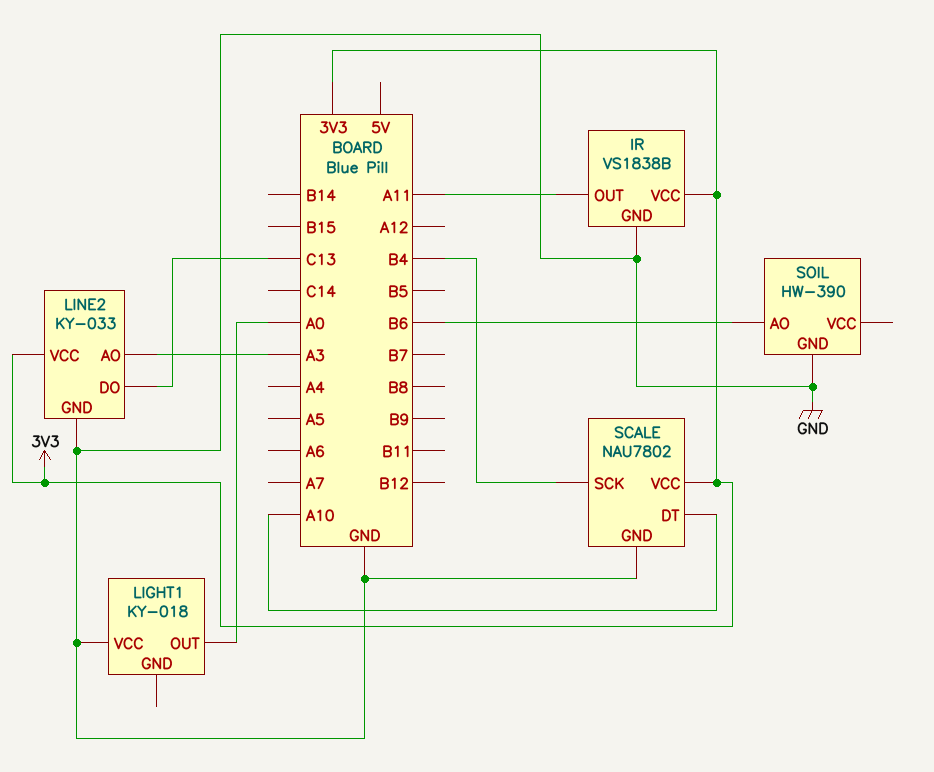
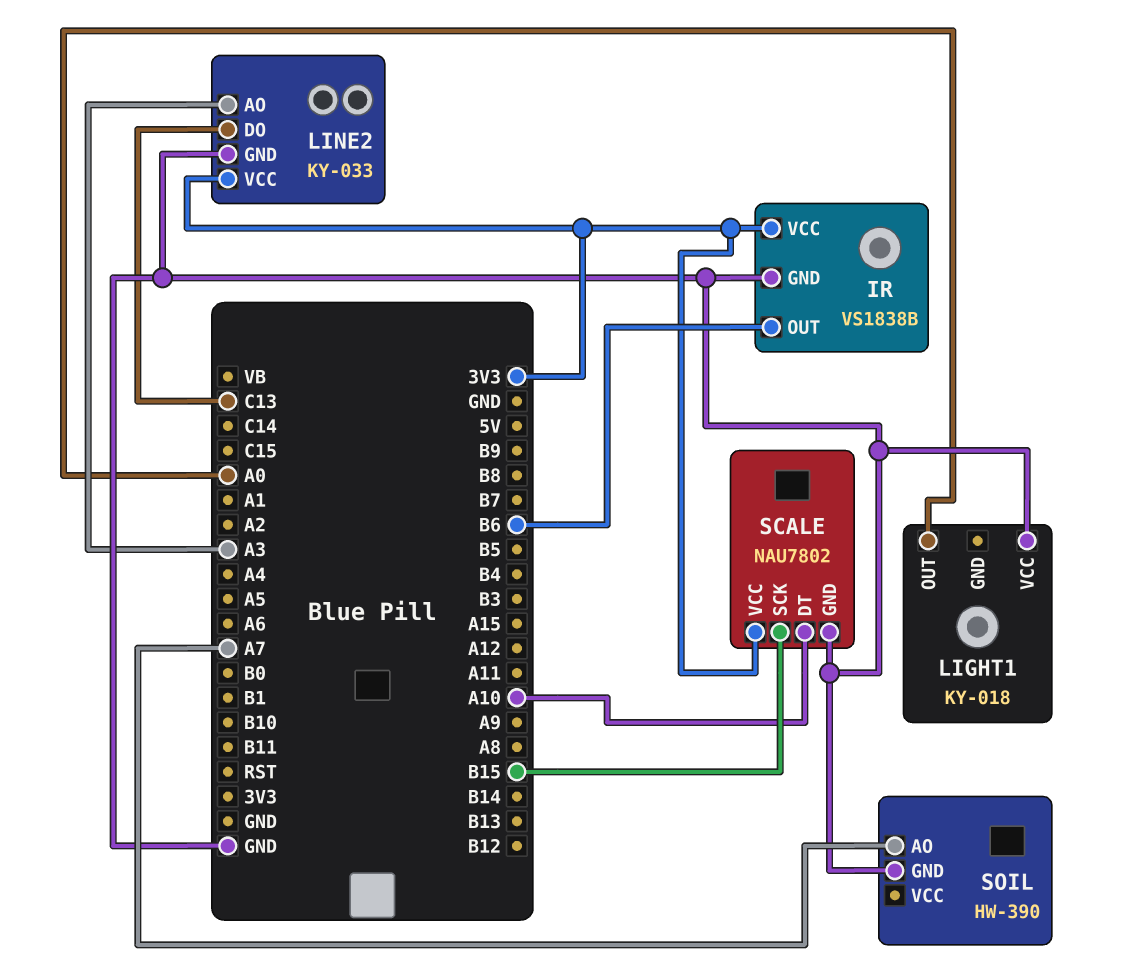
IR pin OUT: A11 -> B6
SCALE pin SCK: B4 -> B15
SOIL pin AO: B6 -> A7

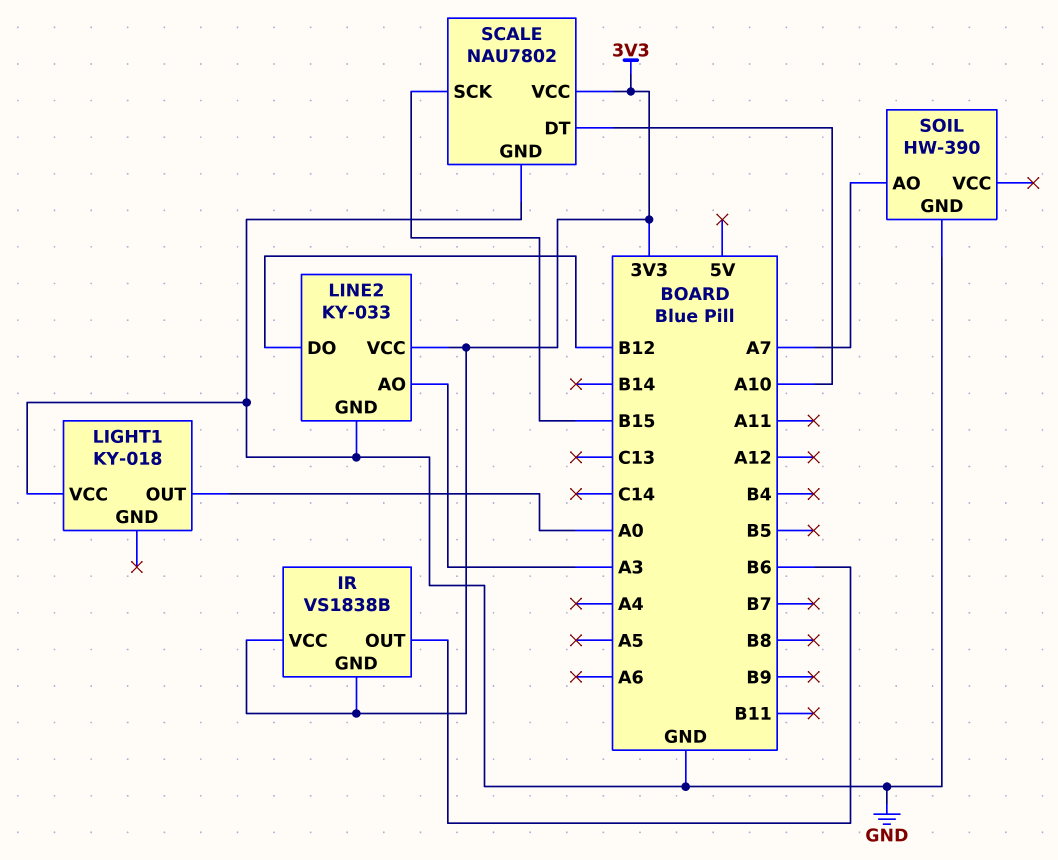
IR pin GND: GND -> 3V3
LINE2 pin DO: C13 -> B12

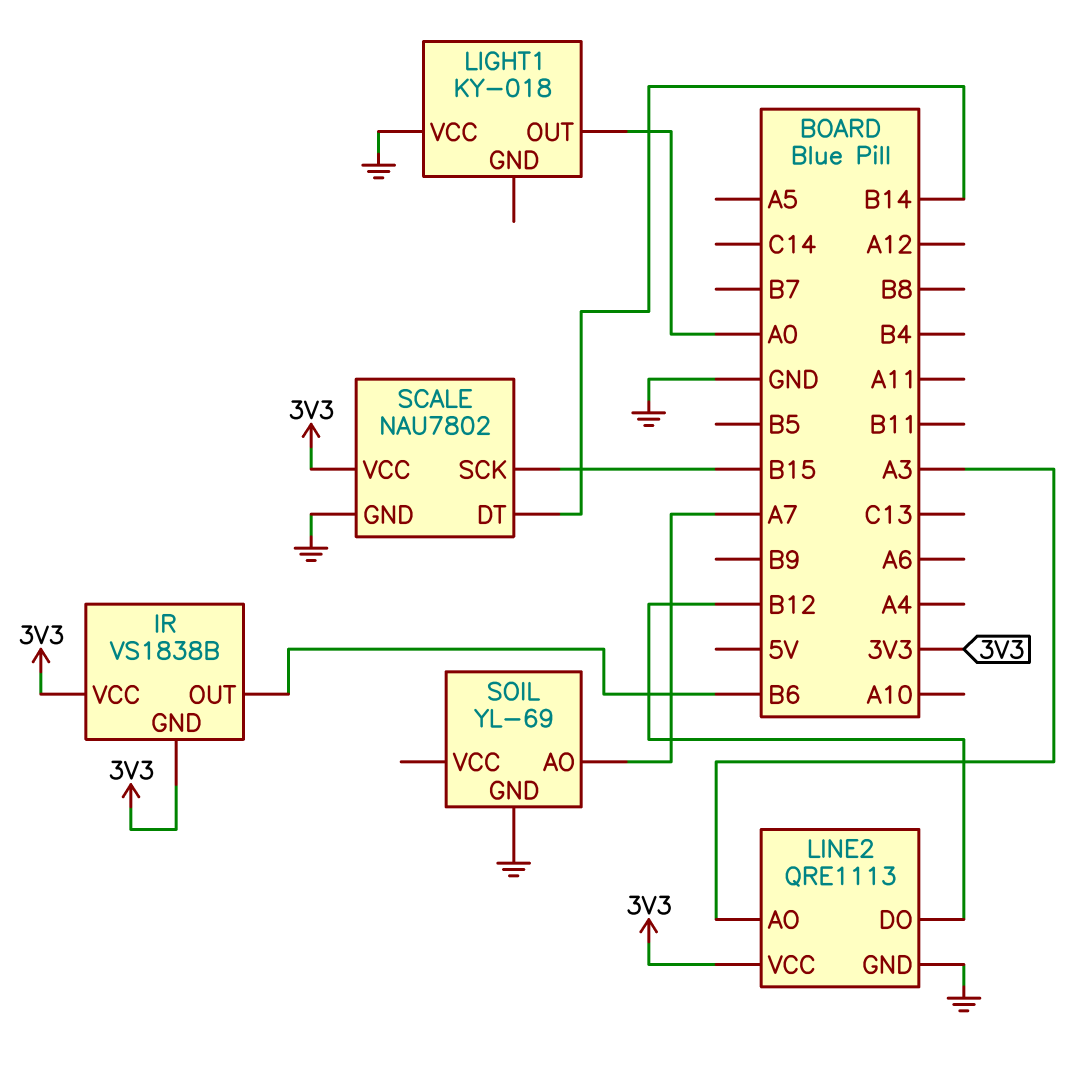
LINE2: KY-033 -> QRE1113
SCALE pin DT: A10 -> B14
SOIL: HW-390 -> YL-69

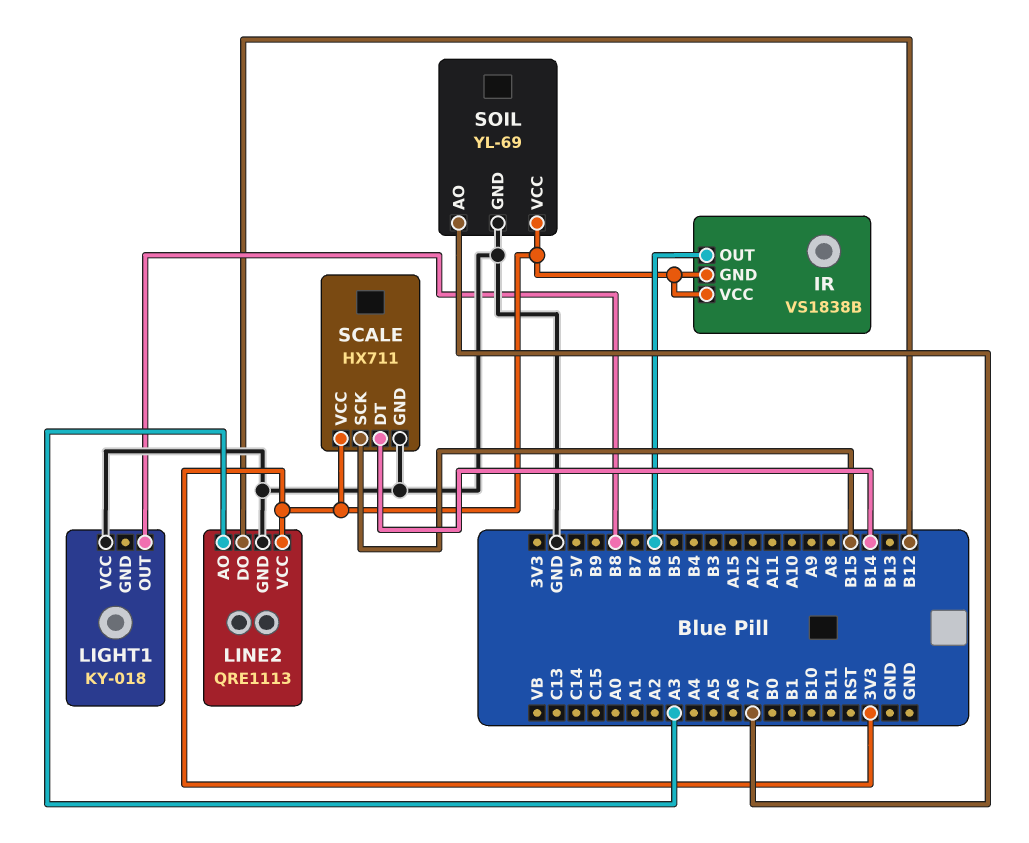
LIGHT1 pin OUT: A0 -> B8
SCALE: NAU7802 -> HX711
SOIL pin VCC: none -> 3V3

### Exercise
In transcribing the listing, keep each word as it is and drop the pictures.

### Completed exercise
IR pin OUT: A11 -> B6
SCALE pin SCK: B4 -> B15
SOIL pin AO: B6 -> A7

IR pin GND: GND -> 3V3
LINE2 pin DO: C13 -> B12

LINE2: KY-033 -> QRE1113
SCALE pin DT: A10 -> B14
SOIL: HW-390 -> YL-69

LIGHT1 pin OUT: A0 -> B8
SCALE: NAU7802 -> HX711
SOIL pin VCC: none -> 3V3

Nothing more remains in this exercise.